From the first line to the last, retype the records exactly and skip the pictures.

─── Given records

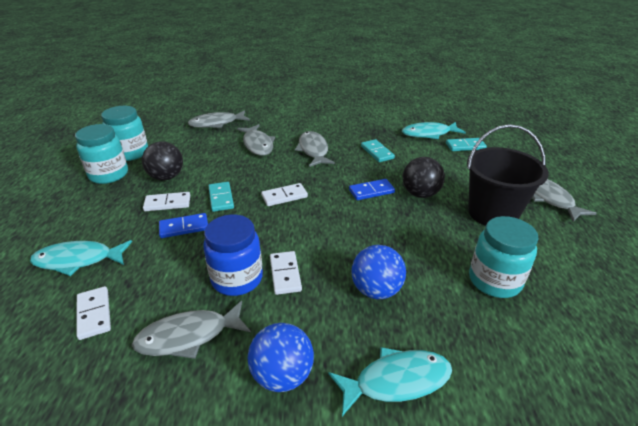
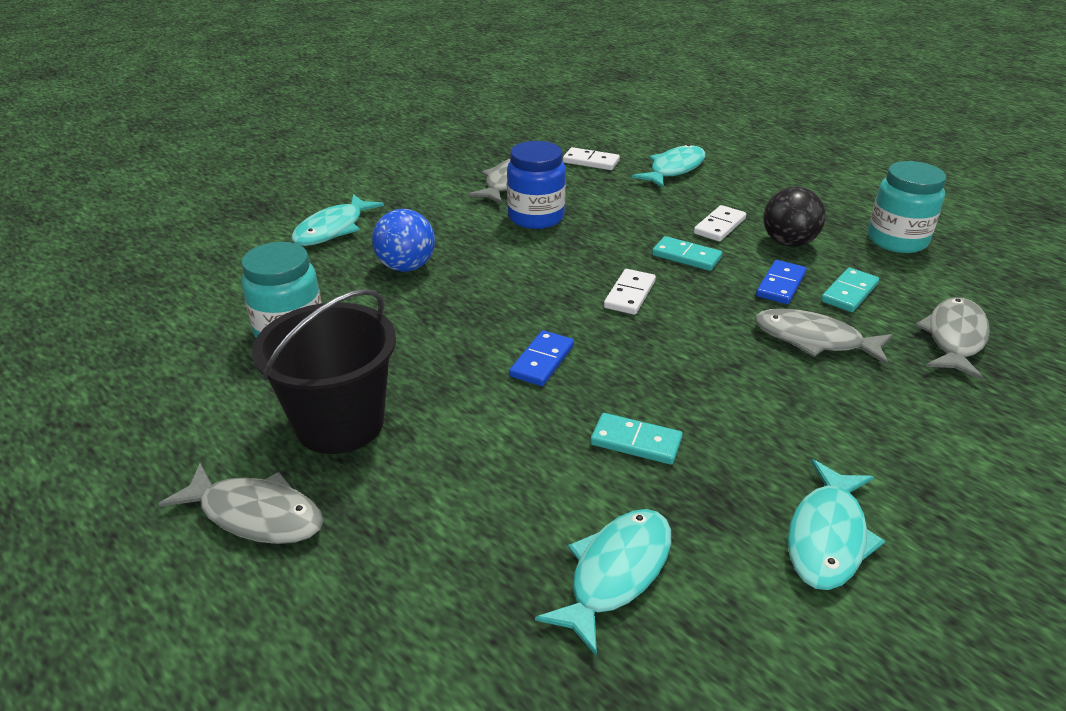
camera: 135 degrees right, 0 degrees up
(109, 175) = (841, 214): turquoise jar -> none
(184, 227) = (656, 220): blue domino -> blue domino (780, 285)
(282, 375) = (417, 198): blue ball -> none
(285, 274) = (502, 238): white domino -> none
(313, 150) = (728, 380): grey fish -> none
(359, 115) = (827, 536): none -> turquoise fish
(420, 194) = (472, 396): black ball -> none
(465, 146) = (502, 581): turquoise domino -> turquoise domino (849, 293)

──────

● Your solution
camera: 135 degrees right, 0 degrees up
(109, 175) = (841, 214): turquoise jar -> none
(184, 227) = (656, 220): blue domino -> blue domino (780, 285)
(282, 375) = (417, 198): blue ball -> none
(285, 274) = (502, 238): white domino -> none
(313, 150) = (728, 380): grey fish -> none
(359, 115) = (827, 536): none -> turquoise fish
(420, 194) = (472, 396): black ball -> none
(465, 146) = (502, 581): turquoise domino -> turquoise domino (849, 293)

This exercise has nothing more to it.